Task to carry out: Print the entire listing. Each line must match the original exactly.

* * * *

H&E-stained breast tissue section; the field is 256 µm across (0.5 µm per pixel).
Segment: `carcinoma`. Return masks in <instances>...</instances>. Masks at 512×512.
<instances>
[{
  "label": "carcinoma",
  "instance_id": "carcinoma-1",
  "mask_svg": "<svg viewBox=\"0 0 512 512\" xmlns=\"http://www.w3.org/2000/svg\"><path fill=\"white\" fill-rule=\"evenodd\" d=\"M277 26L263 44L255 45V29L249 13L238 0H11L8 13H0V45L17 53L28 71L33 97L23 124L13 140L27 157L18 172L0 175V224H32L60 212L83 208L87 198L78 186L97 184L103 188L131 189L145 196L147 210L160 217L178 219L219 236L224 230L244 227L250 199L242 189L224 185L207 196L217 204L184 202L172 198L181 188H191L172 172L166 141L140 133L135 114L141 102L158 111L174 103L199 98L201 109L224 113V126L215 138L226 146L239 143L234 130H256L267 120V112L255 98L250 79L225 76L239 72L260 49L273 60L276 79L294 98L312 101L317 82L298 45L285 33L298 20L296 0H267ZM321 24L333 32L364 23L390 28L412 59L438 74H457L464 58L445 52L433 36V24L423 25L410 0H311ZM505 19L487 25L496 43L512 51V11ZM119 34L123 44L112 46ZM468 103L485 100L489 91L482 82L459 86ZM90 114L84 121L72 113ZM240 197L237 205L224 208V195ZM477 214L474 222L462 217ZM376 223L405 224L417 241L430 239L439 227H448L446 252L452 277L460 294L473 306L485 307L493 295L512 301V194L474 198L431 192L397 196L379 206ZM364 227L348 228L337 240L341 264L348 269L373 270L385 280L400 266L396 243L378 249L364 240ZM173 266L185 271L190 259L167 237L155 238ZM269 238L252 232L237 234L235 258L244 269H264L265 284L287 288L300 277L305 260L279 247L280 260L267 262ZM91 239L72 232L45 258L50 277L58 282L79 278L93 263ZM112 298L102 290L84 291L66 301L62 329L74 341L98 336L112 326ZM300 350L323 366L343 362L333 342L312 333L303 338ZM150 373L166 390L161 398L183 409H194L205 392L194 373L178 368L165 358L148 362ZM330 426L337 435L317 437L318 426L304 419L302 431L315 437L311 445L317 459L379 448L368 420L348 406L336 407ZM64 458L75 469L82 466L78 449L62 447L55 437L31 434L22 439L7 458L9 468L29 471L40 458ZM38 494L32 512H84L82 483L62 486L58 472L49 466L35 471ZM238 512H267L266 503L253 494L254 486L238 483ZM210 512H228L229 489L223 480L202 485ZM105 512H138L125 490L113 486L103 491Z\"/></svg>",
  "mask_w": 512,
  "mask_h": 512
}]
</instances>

* * * *

Answer to this exercise:
H&E-stained breast tissue section; the field is 256 µm across (0.5 µm per pixel).
Segment: `carcinoma`. Return masks in <instances>...</instances>. Masks at 512×512.
<instances>
[{
  "label": "carcinoma",
  "instance_id": "carcinoma-1",
  "mask_svg": "<svg viewBox=\"0 0 512 512\" xmlns=\"http://www.w3.org/2000/svg\"><path fill=\"white\" fill-rule=\"evenodd\" d=\"M277 26L263 44L255 45V29L249 13L238 0H11L8 13H0V45L17 53L28 71L33 97L23 124L13 140L27 157L18 172L0 175V224H32L60 212L83 208L87 198L78 186L97 184L103 188L131 189L145 196L147 210L160 217L178 219L219 236L224 230L244 227L250 199L242 189L224 185L207 196L217 204L184 202L172 198L181 188H191L172 172L166 141L140 133L135 114L141 102L158 111L174 103L199 98L201 109L224 113V126L215 138L226 146L239 143L234 130H256L267 120V112L255 98L250 79L225 76L239 72L260 49L273 60L276 79L294 98L312 101L317 82L298 45L285 33L298 20L296 0H267ZM321 24L333 32L364 23L390 28L412 59L438 74H457L464 58L445 52L433 36V24L423 25L410 0H311ZM505 19L487 25L496 43L512 51V11ZM119 34L123 44L112 46ZM468 103L485 100L489 91L482 82L459 86ZM90 114L84 121L72 113ZM240 197L237 205L224 208V195ZM477 214L474 222L462 217ZM376 223L405 224L417 241L430 239L439 227H448L446 252L452 277L460 294L473 306L485 307L493 295L512 301V194L474 198L431 192L397 196L379 206ZM364 227L348 228L337 240L341 264L348 269L373 270L385 280L400 266L396 243L378 249L364 240ZM173 266L185 271L190 259L167 237L155 238ZM269 238L252 232L237 234L235 258L244 269H264L265 284L287 288L300 277L305 260L279 247L280 260L267 262ZM91 239L72 232L45 258L50 277L58 282L79 278L93 263ZM112 298L102 290L84 291L66 301L62 329L74 341L98 336L112 326ZM300 350L323 366L343 362L333 342L312 333L303 338ZM150 373L166 390L161 398L183 409H194L205 392L194 373L178 368L165 358L148 362ZM330 426L337 435L317 437L318 426L304 419L302 431L315 437L311 445L317 459L379 448L368 420L348 406L336 407ZM64 458L75 469L82 466L78 449L62 447L55 437L31 434L22 439L7 458L9 468L29 471L40 458ZM38 494L32 512H84L82 483L62 486L58 472L49 466L35 471ZM238 512H267L266 503L253 494L254 486L238 483ZM210 512H228L229 489L223 480L202 485ZM105 512H138L125 490L113 486L103 491Z\"/></svg>",
  "mask_w": 512,
  "mask_h": 512
}]
</instances>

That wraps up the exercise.